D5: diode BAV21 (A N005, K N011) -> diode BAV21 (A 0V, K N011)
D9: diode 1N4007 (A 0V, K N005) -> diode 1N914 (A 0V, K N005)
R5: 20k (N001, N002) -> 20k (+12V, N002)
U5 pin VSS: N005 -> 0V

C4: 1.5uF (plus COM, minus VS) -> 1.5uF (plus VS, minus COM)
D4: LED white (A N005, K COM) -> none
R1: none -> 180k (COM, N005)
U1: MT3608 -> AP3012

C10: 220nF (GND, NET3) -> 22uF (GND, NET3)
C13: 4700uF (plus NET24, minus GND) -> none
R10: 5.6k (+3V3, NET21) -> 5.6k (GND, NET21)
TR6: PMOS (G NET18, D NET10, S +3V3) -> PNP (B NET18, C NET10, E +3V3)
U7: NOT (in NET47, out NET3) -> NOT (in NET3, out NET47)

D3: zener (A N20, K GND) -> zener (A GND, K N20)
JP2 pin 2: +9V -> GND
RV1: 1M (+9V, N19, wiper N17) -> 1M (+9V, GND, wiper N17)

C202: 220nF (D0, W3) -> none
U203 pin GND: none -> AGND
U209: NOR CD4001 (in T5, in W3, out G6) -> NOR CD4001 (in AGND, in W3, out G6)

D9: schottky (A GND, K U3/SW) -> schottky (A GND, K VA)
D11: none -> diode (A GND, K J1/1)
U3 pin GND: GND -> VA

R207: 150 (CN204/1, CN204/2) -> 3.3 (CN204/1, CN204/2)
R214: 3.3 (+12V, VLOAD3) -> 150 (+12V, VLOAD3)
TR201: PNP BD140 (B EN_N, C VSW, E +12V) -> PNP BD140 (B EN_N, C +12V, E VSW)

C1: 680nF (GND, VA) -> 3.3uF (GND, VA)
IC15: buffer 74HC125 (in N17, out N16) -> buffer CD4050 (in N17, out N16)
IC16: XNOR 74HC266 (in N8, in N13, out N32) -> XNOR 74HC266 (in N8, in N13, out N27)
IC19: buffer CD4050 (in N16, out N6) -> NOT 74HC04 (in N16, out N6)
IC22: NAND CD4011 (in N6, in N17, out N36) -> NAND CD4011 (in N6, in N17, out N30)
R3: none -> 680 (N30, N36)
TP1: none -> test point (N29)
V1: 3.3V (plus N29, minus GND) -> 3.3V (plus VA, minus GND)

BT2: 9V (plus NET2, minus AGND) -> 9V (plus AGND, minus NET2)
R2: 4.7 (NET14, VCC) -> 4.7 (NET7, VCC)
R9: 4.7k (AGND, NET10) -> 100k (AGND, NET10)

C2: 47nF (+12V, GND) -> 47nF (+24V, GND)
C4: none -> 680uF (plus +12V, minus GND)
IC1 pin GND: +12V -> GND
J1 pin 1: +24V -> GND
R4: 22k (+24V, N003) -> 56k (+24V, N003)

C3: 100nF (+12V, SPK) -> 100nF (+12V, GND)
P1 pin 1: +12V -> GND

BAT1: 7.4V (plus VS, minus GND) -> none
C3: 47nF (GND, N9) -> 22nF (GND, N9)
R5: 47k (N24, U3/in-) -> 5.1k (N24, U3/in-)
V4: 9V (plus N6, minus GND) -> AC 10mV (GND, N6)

**What this task involves**
Repeat word for word each line from the one with "C3: 47nF (GND, N9) -> 22nF (GND, N9)" to the end of the records above, inclusive.

**Response**
C3: 47nF (GND, N9) -> 22nF (GND, N9)
R5: 47k (N24, U3/in-) -> 5.1k (N24, U3/in-)
V4: 9V (plus N6, minus GND) -> AC 10mV (GND, N6)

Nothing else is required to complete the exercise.